● Information supplied:
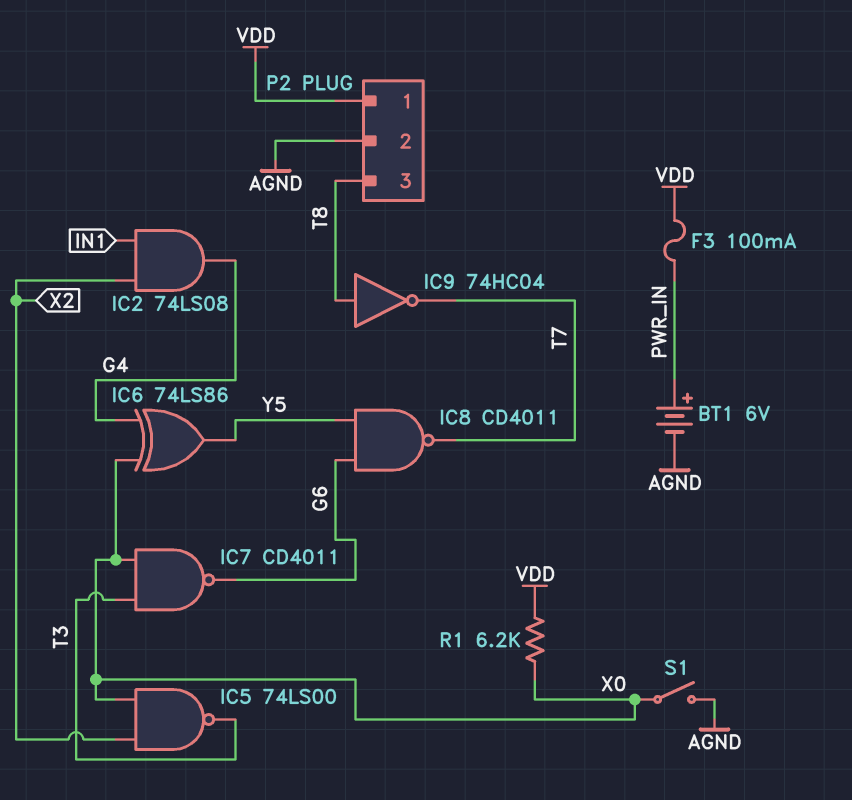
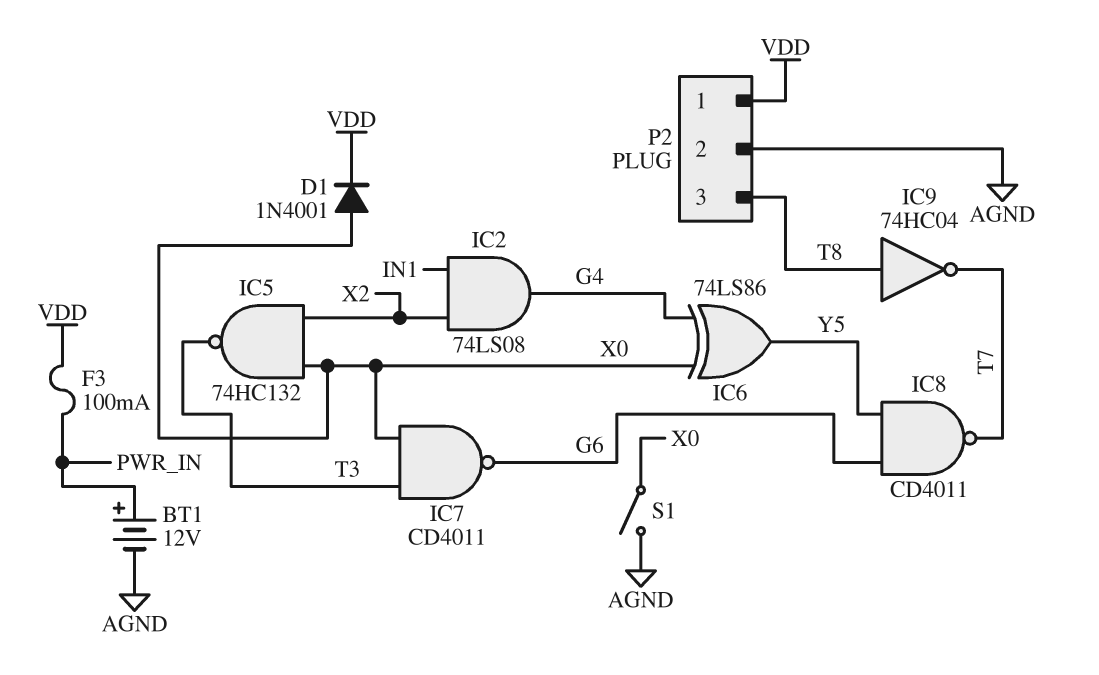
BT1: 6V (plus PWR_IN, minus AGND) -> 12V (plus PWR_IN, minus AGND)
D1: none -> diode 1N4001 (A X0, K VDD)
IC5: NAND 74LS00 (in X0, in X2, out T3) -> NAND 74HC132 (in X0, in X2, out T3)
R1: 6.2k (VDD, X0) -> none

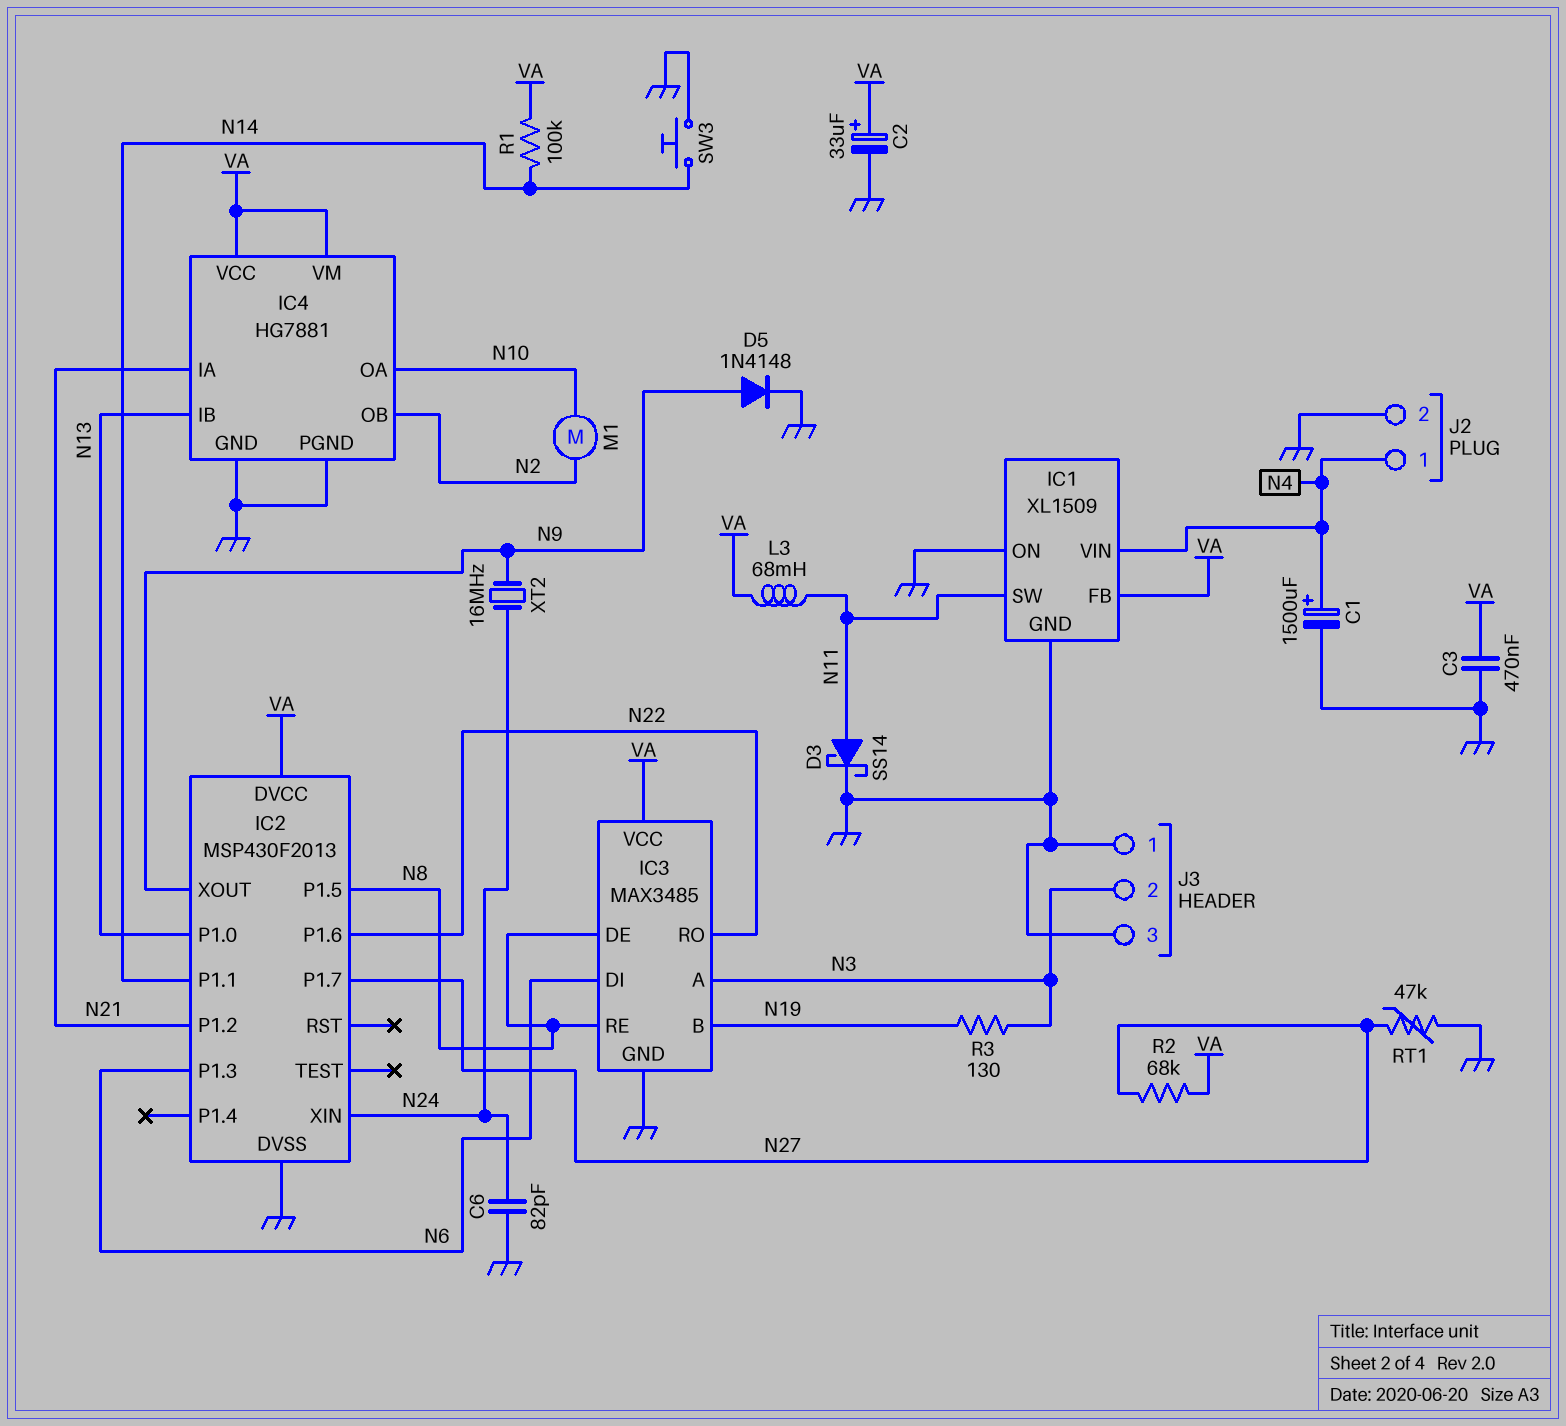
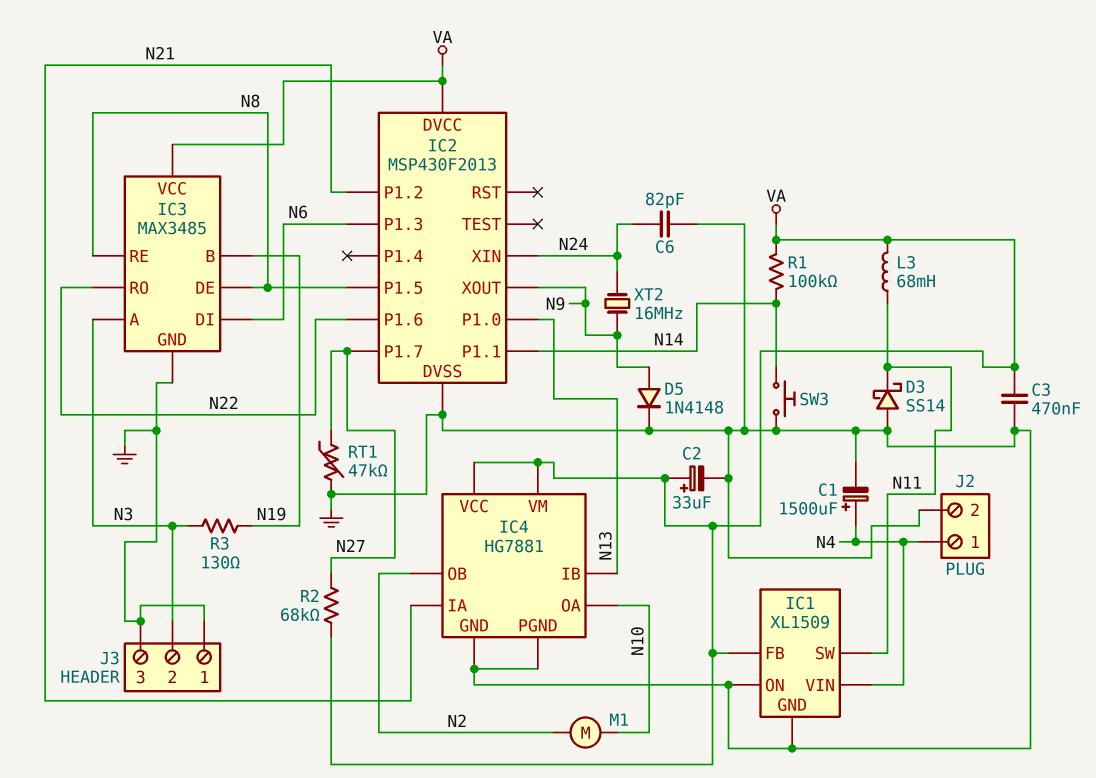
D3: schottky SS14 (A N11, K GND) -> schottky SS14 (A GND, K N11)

● Brief: Leave the pictures out and copy exactly the lines from the one that holds "IC5: NAND 74LS00" through the last line of the material.

● Task result:
IC5: NAND 74LS00 (in X0, in X2, out T3) -> NAND 74HC132 (in X0, in X2, out T3)
R1: 6.2k (VDD, X0) -> none

D3: schottky SS14 (A N11, K GND) -> schottky SS14 (A GND, K N11)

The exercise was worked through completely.